#### [Saved data entries]

==================================================

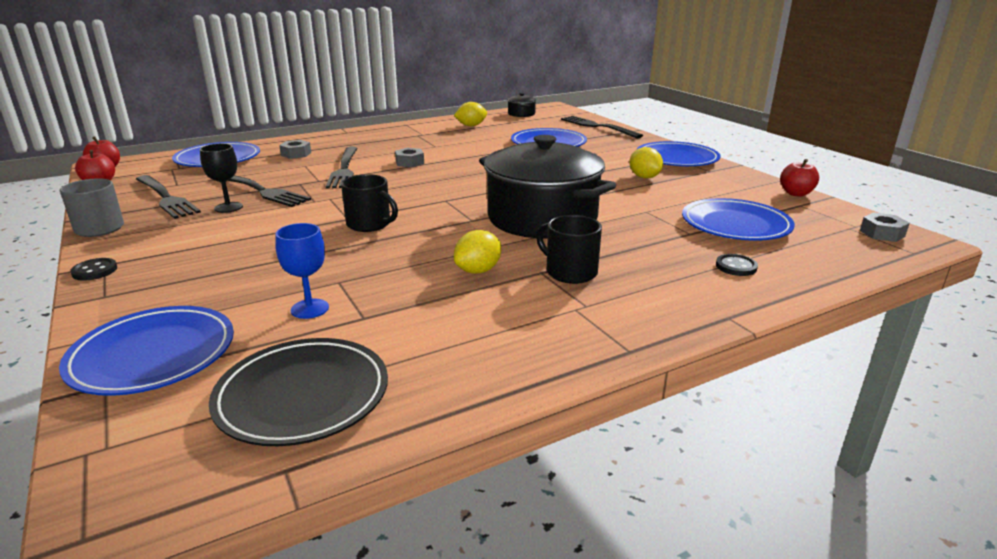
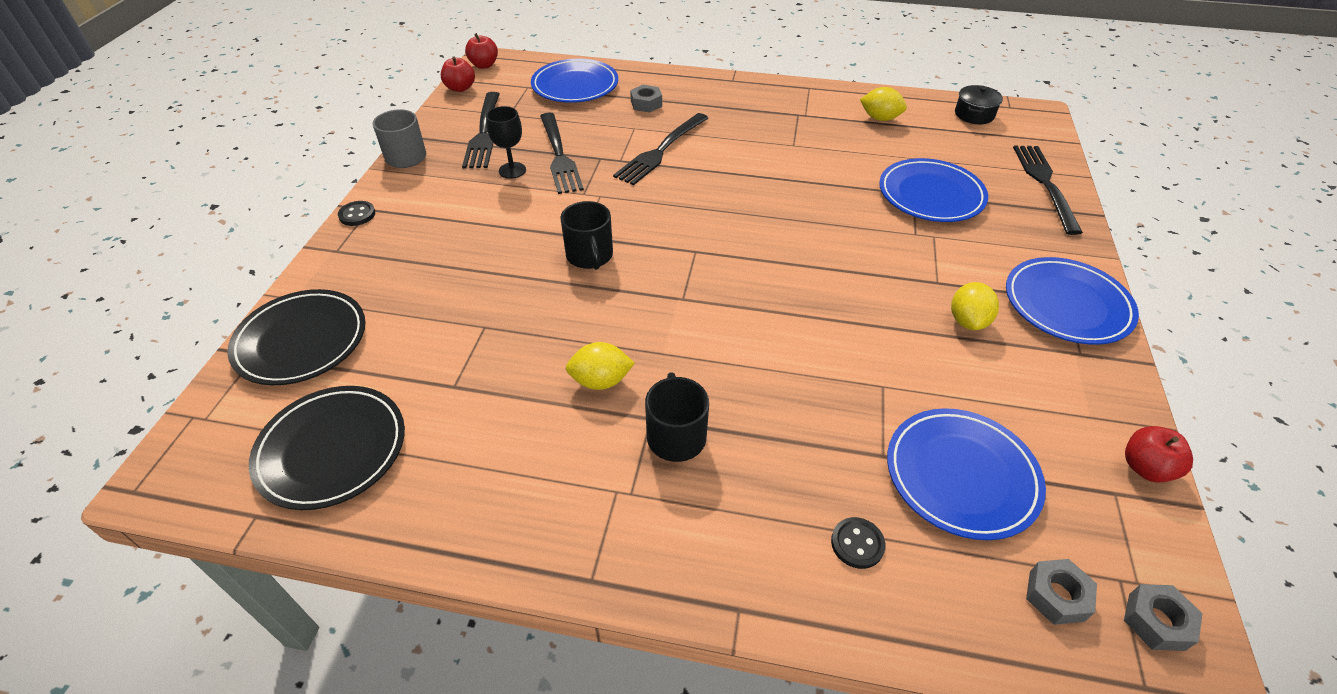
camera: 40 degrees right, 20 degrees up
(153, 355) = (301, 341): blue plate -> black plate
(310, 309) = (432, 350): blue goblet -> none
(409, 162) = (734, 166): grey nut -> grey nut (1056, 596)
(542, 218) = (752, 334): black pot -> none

==================================================

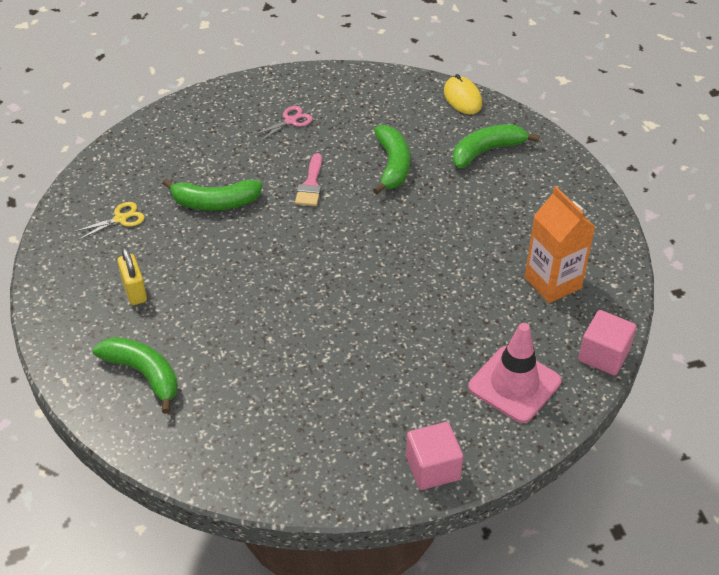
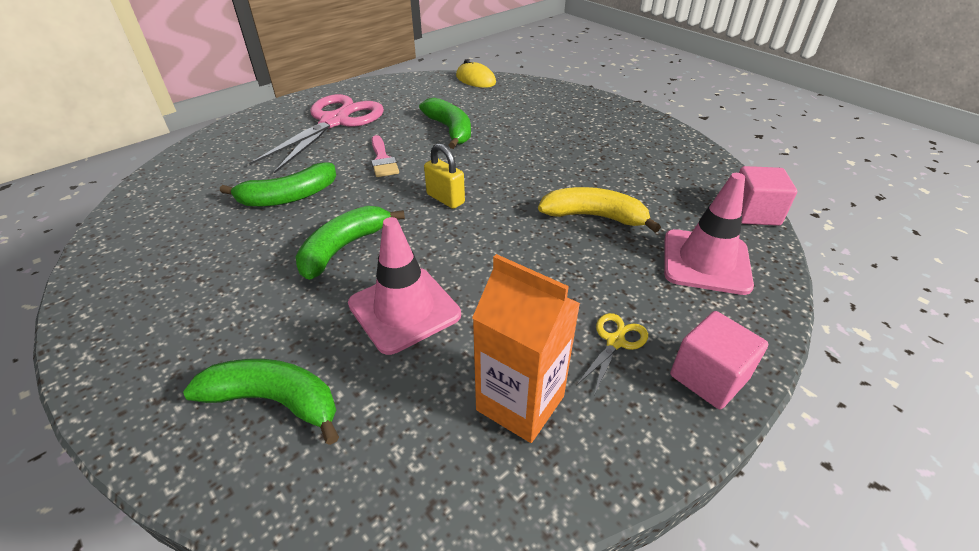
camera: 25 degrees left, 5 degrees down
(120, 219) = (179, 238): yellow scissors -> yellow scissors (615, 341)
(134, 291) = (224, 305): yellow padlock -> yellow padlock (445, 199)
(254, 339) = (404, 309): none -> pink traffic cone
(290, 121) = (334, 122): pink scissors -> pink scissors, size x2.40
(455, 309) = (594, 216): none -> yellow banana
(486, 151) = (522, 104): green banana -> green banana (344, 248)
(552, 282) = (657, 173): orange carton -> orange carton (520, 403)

==================================================

#### [Task brief]
Using the records above, set down exactly the lines from the one with "camera: 40 degrees right, 20 degrees up" through the one with "(542, 218) = (752, 334): black pot -> none", inclusive, and nothing more.

#### [Answer to the problem]
camera: 40 degrees right, 20 degrees up
(153, 355) = (301, 341): blue plate -> black plate
(310, 309) = (432, 350): blue goblet -> none
(409, 162) = (734, 166): grey nut -> grey nut (1056, 596)
(542, 218) = (752, 334): black pot -> none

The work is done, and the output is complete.